THE PROBLEM: Search the listing below for the word "cyan", and copy every line in which it turns up.

RECORDS TO USE:
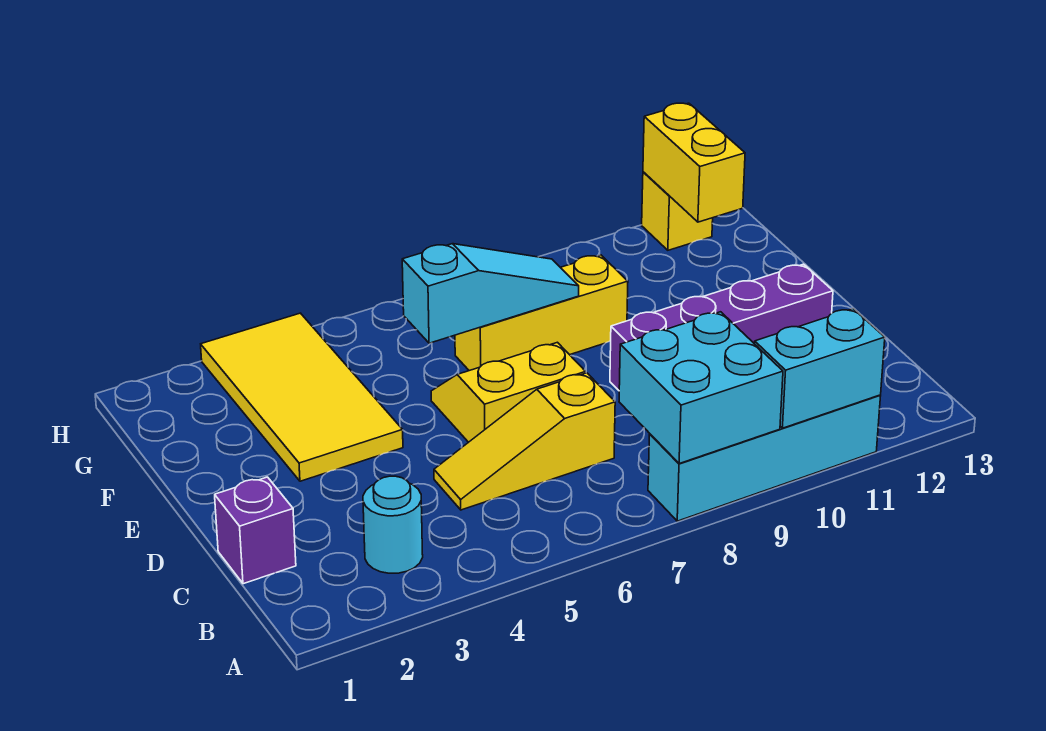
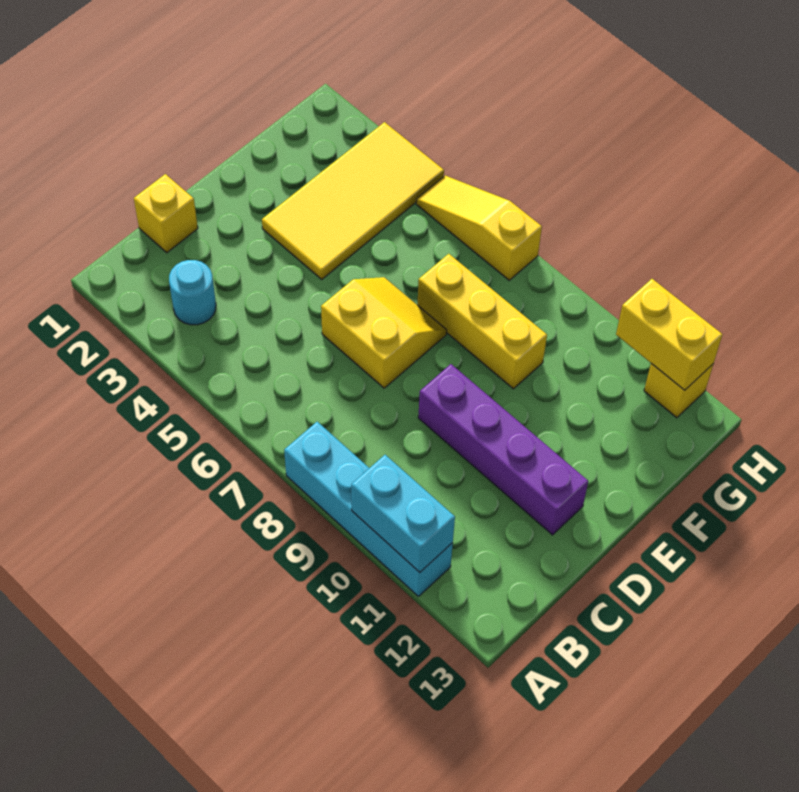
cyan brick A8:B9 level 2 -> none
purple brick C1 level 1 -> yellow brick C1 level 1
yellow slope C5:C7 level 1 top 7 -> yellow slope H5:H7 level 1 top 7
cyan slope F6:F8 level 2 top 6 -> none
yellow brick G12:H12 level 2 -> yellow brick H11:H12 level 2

...

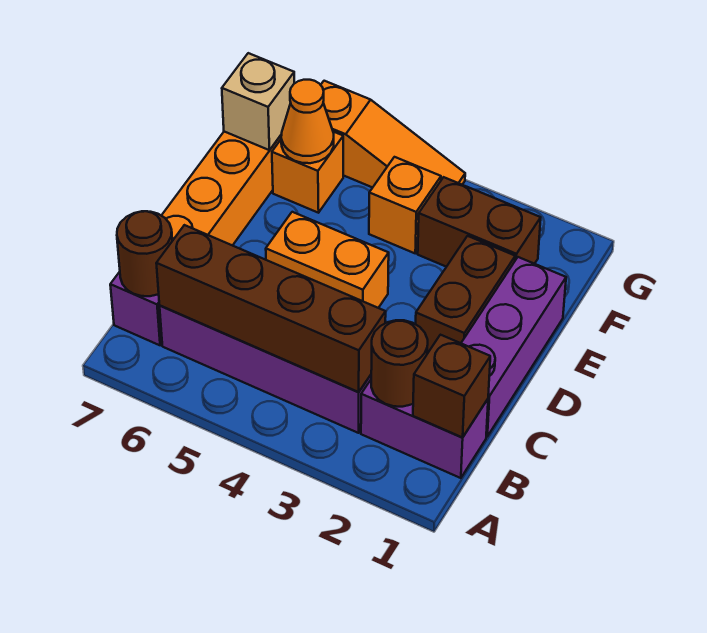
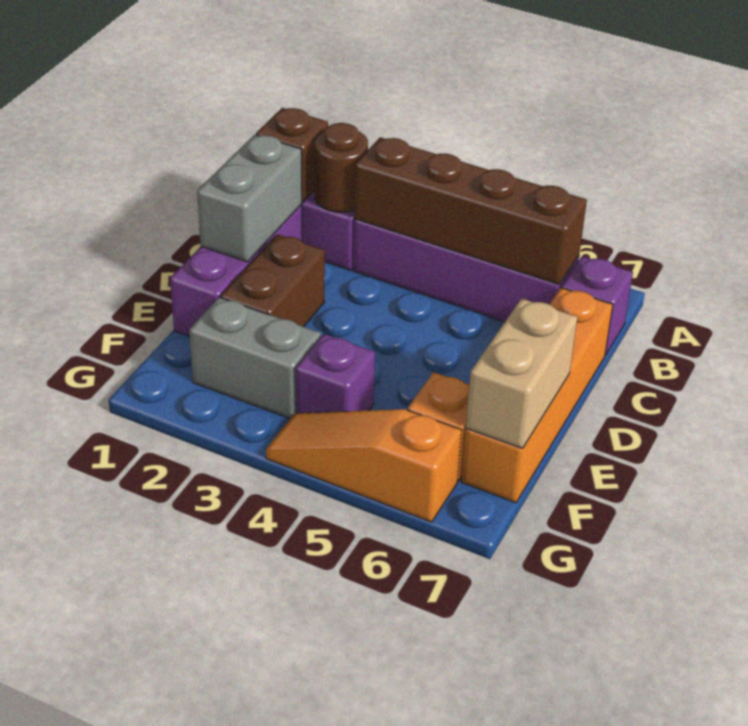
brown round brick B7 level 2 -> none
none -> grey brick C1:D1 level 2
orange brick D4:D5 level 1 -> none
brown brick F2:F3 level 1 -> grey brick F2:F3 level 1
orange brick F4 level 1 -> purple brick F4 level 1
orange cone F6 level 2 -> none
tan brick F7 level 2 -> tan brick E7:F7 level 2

* * *

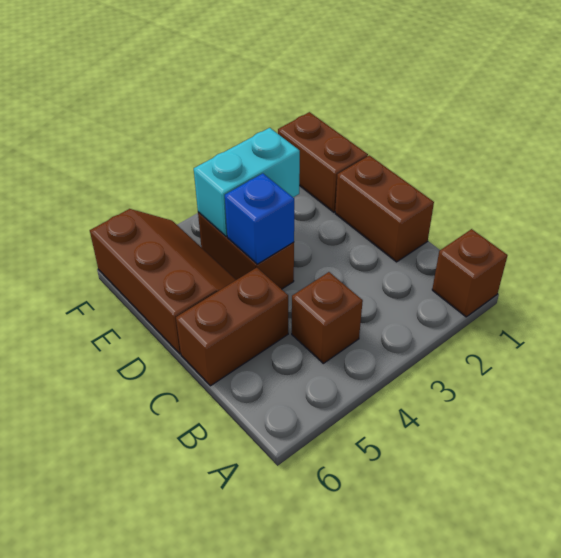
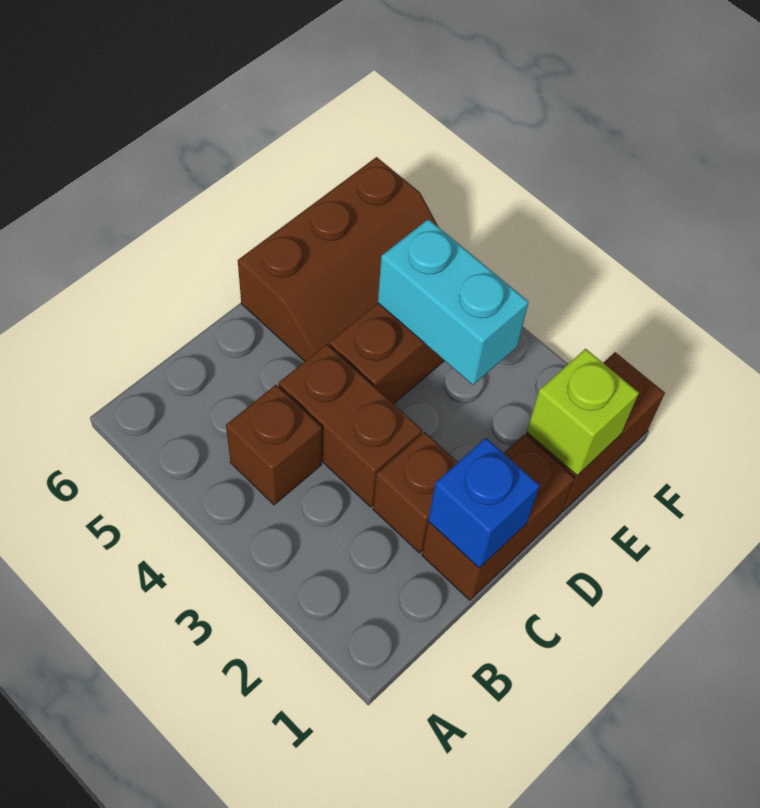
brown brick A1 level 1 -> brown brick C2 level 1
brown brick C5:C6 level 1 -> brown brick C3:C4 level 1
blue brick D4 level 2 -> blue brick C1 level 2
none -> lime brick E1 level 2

EXPECTED ANSWER:
cyan brick A8:B9 level 2 -> none
cyan slope F6:F8 level 2 top 6 -> none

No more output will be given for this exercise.